Directions for this task — Before repeating the entries below, strip out every picture and keep all else as it is.

--- Exercise data Enclosed Below ---

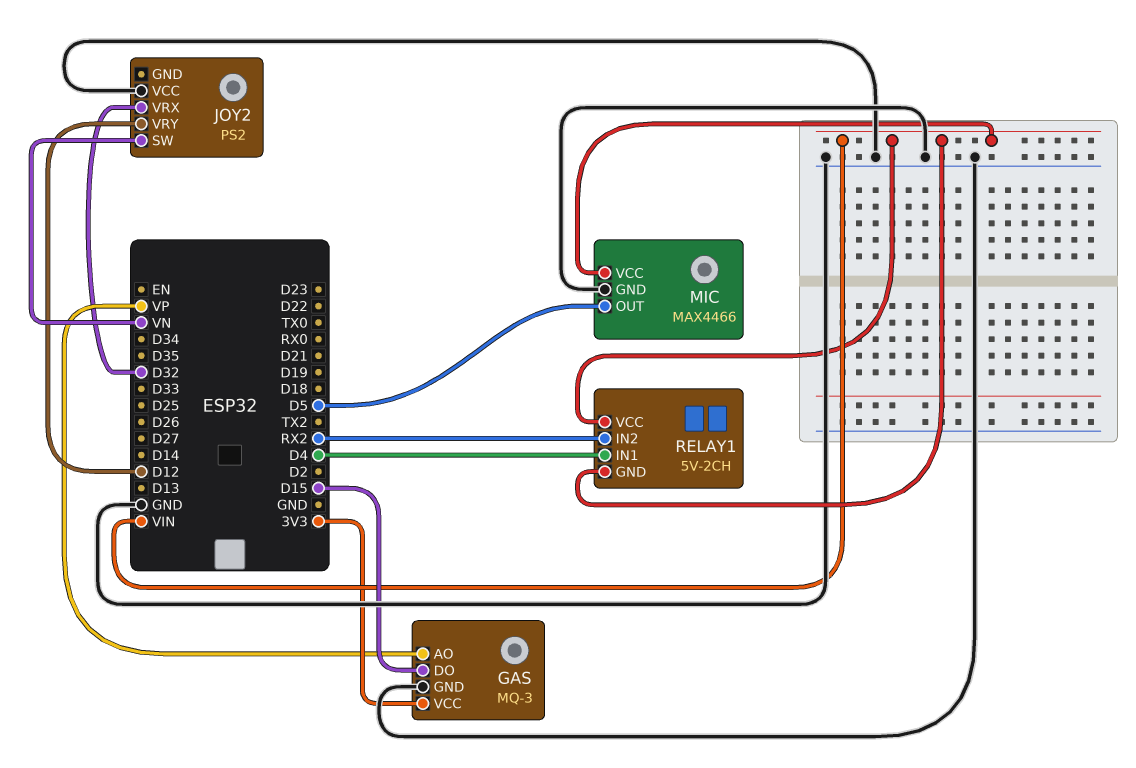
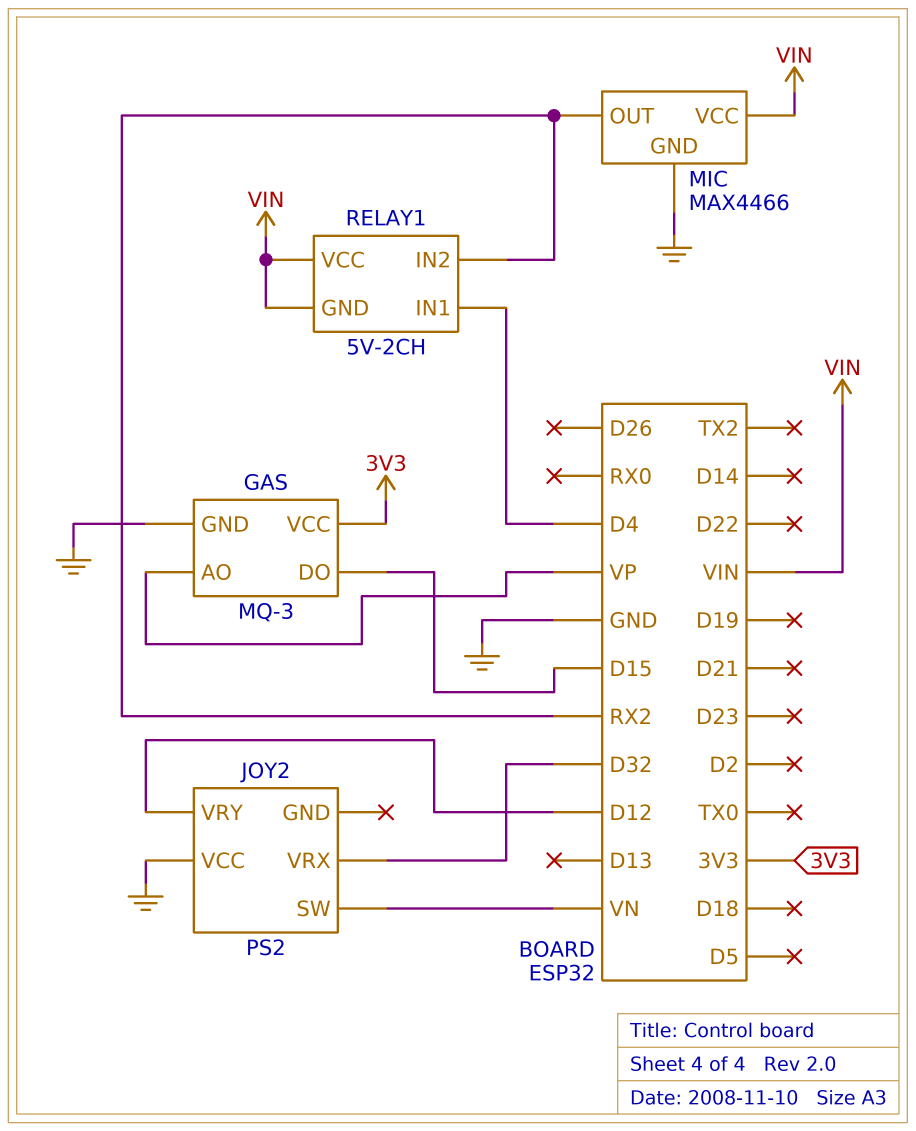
MIC pin OUT: D5 -> RX2

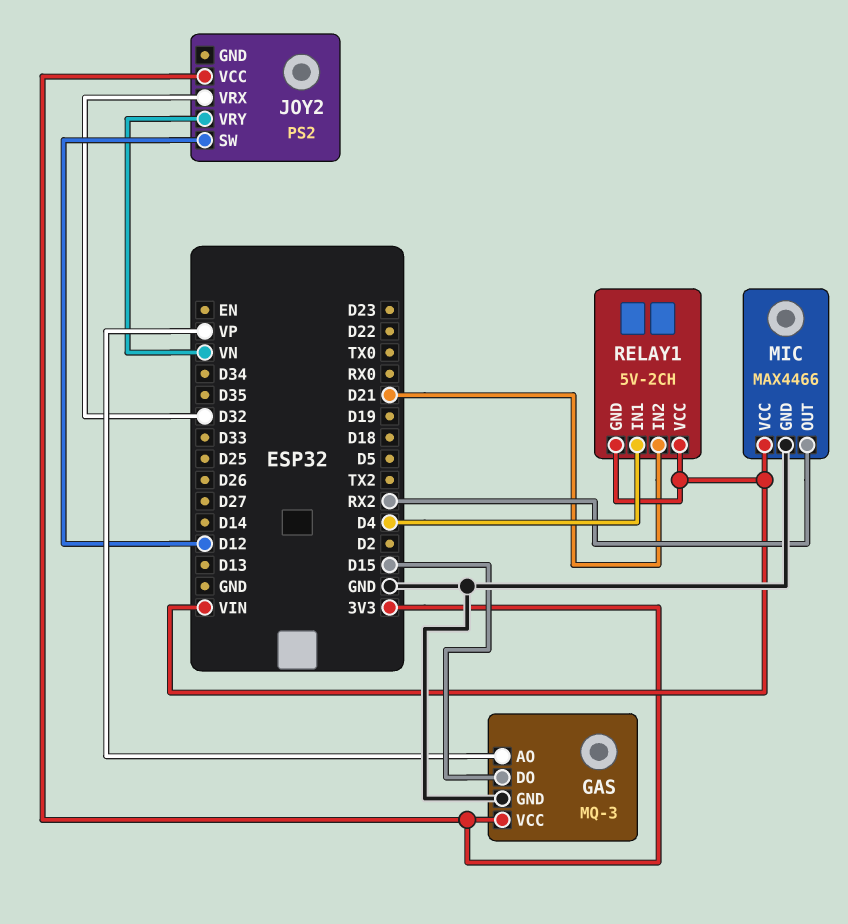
JOY2 pin SW: VN -> D12
JOY2 pin VCC: GND -> 3V3
JOY2 pin VRY: D12 -> VN
RELAY1 pin IN2: RX2 -> D21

--- End of Enclosed Exercise data ---

Output below —
MIC pin OUT: D5 -> RX2

JOY2 pin SW: VN -> D12
JOY2 pin VCC: GND -> 3V3
JOY2 pin VRY: D12 -> VN
RELAY1 pin IN2: RX2 -> D21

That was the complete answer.